> _TASK GOAL_
Restate word for word the lines of the records below, starting at the line that contains "D3: LED green (A N_34, K GND) -> none" and ending at the line that contains "R12: none -> 33 (GND, N_34)", with both of those lines included and nothing else.

> _INPUT DATA_
______________________________
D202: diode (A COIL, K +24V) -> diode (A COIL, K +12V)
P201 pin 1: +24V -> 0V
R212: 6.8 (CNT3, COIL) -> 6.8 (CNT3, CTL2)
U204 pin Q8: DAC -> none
______________________________
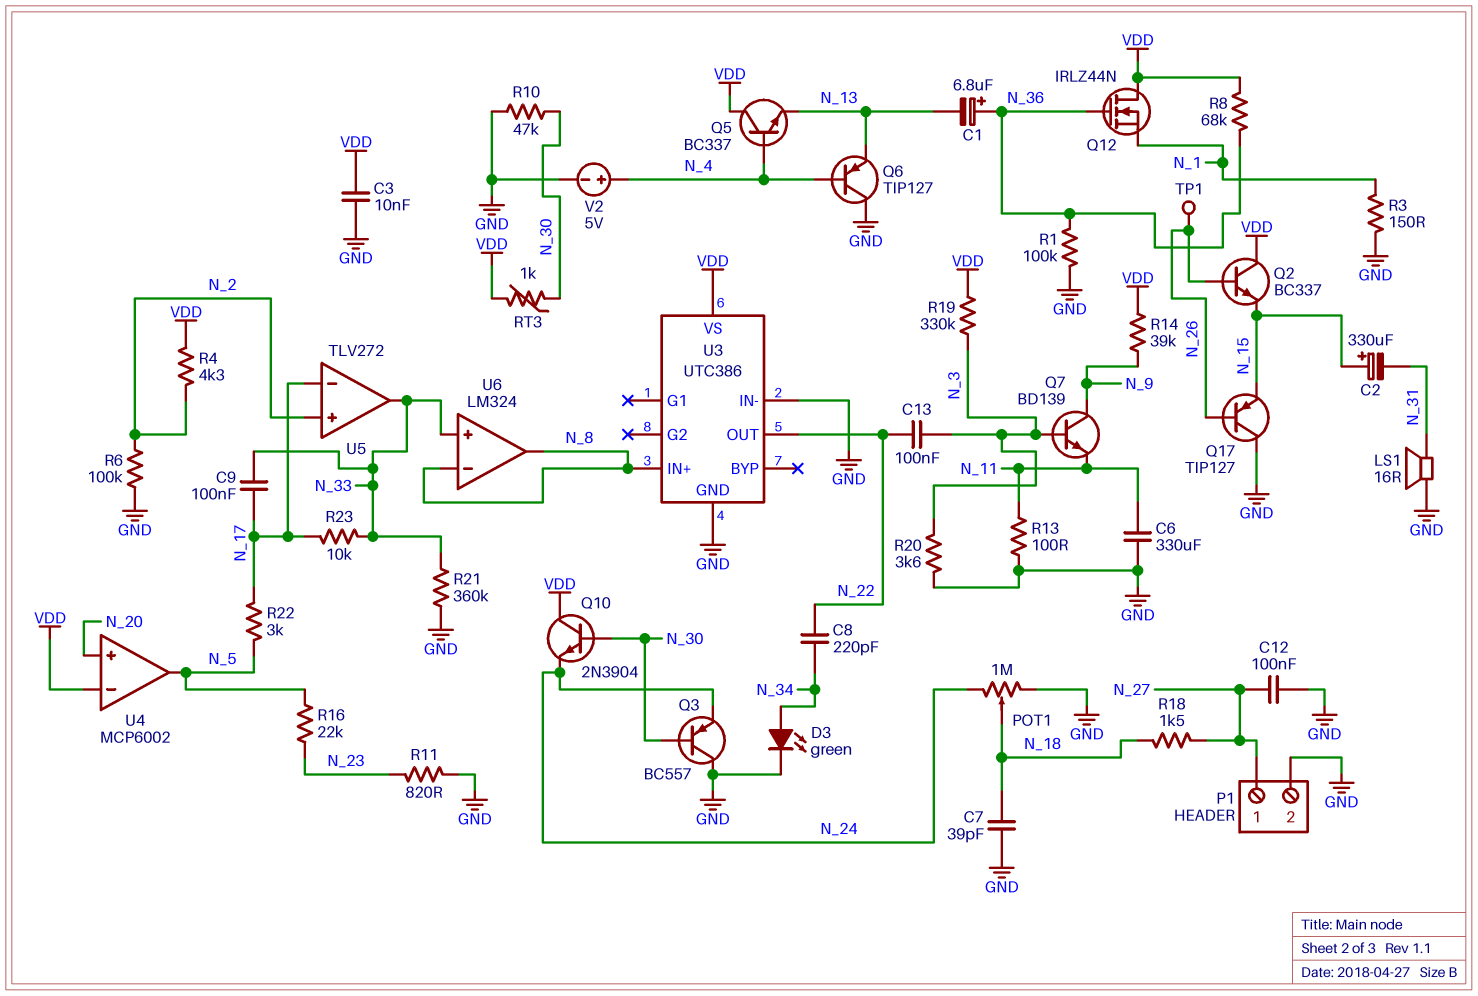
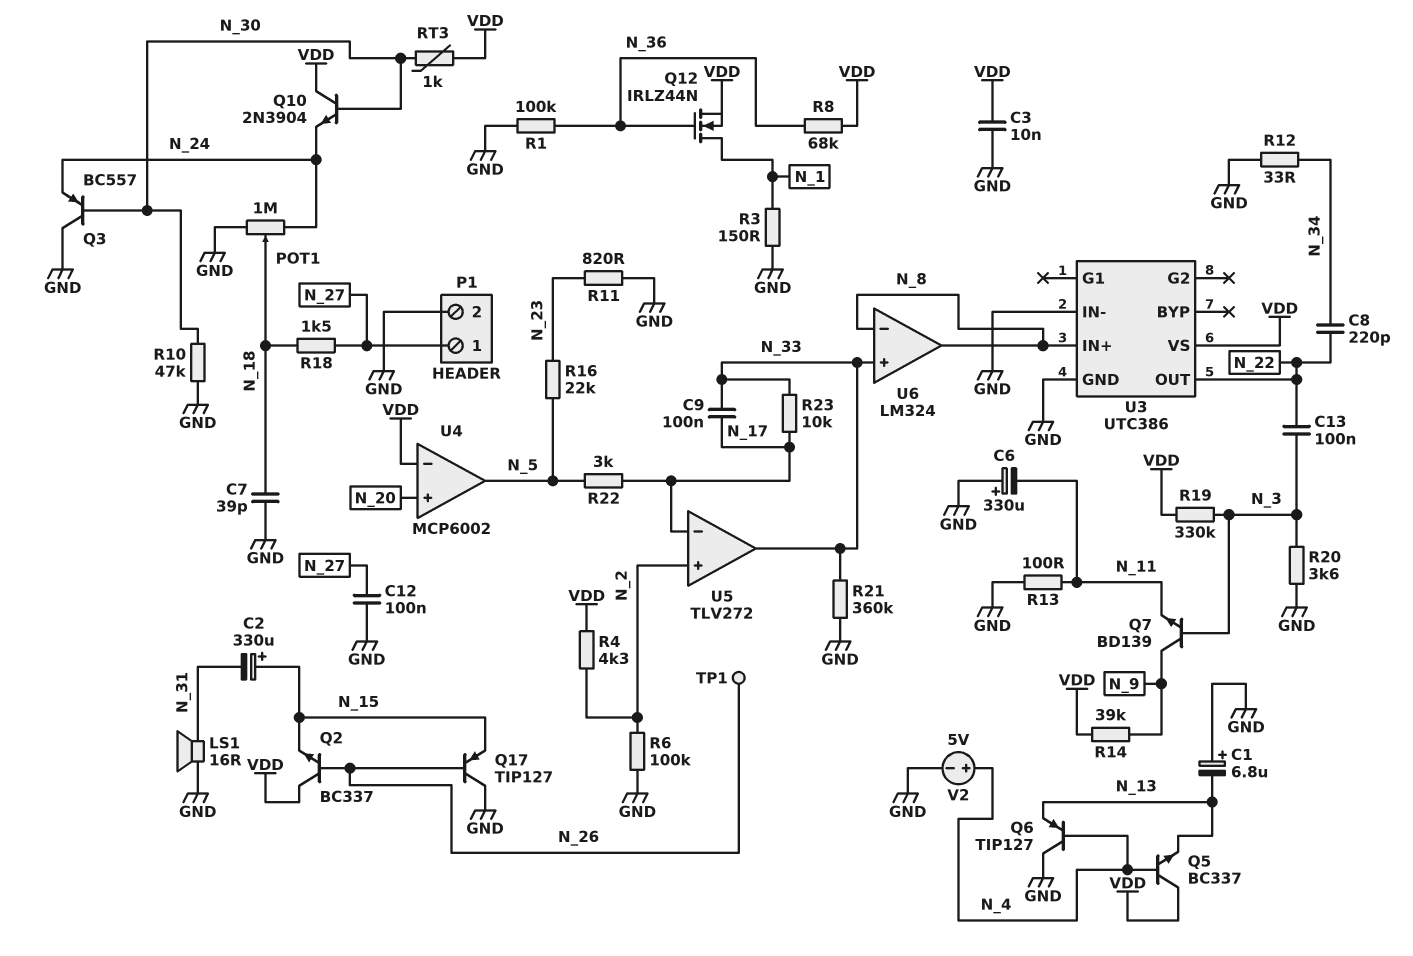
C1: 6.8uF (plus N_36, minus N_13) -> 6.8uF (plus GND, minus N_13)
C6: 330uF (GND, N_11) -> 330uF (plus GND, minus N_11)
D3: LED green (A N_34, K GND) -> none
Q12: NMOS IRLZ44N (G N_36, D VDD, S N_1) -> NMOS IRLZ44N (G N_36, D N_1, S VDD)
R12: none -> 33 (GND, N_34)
______________________________
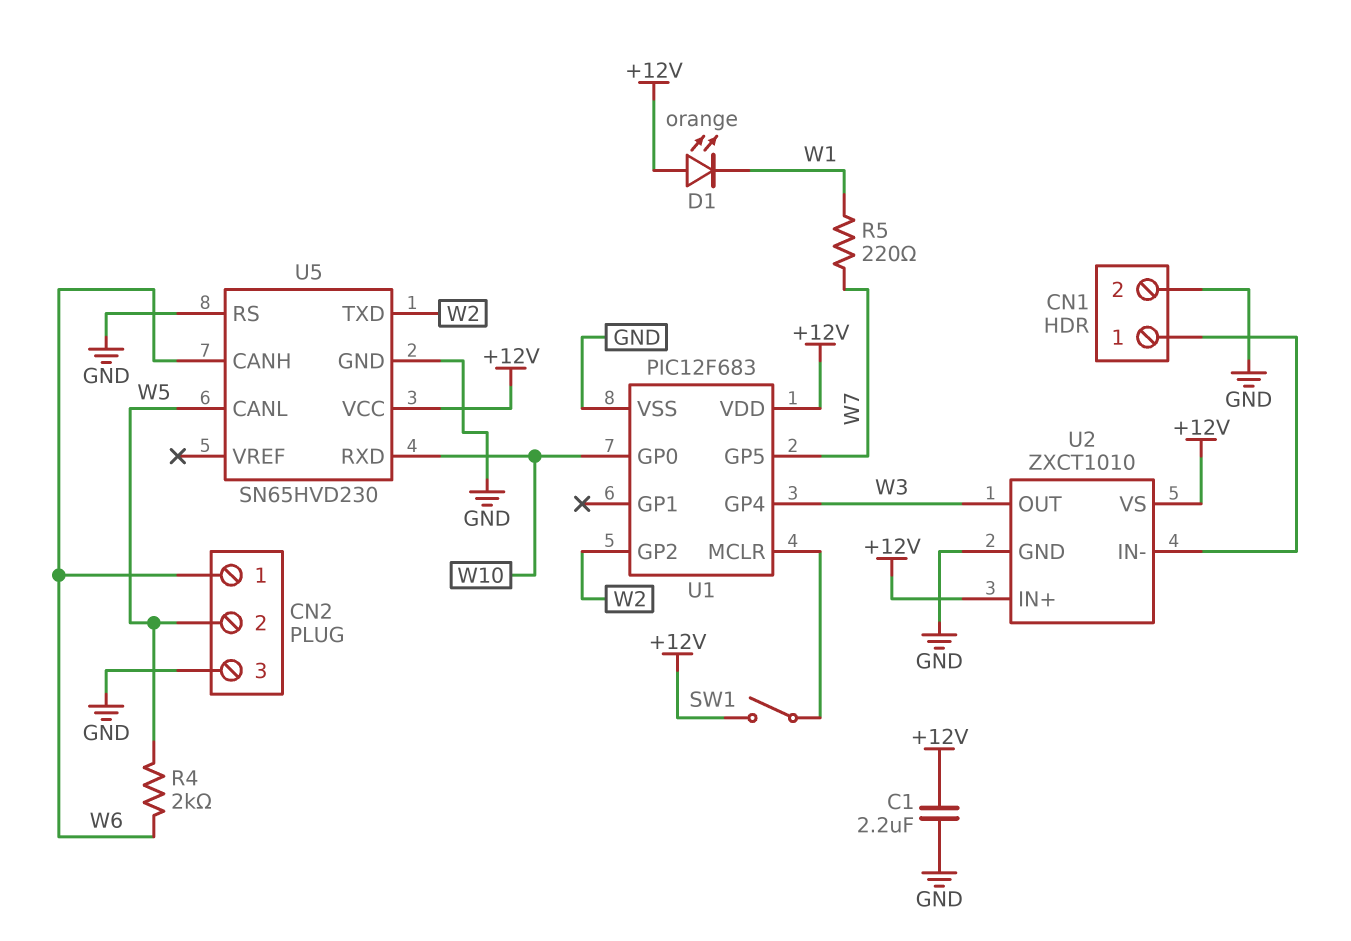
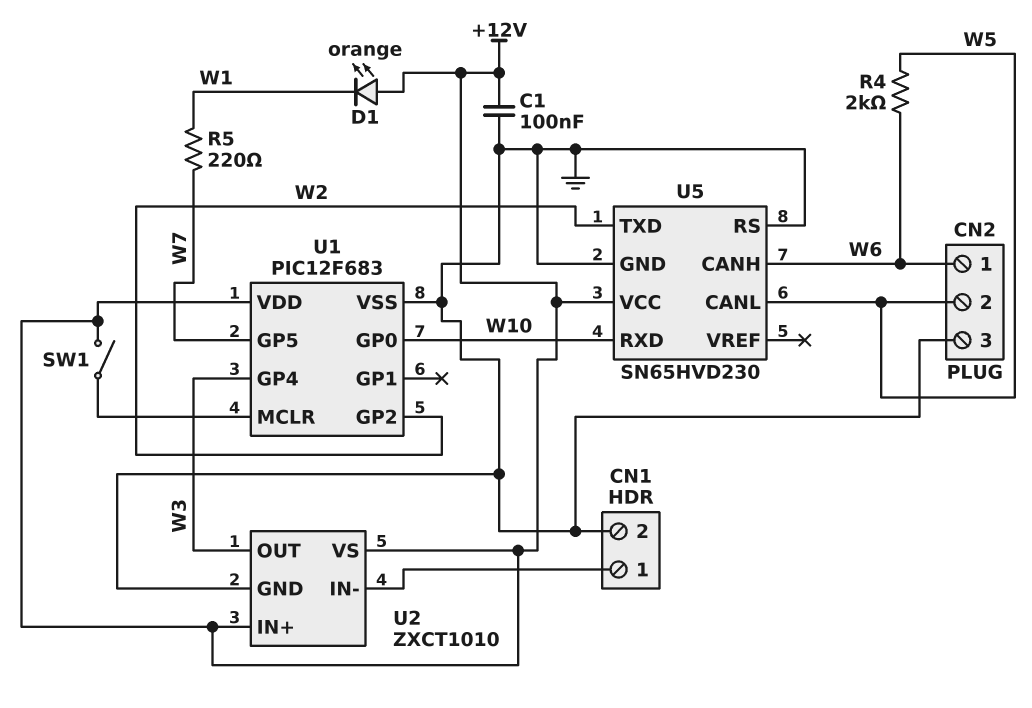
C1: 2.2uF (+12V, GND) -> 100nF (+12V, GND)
______________________________
> _SOLVED EXERCISE_
D3: LED green (A N_34, K GND) -> none
Q12: NMOS IRLZ44N (G N_36, D VDD, S N_1) -> NMOS IRLZ44N (G N_36, D N_1, S VDD)
R12: none -> 33 (GND, N_34)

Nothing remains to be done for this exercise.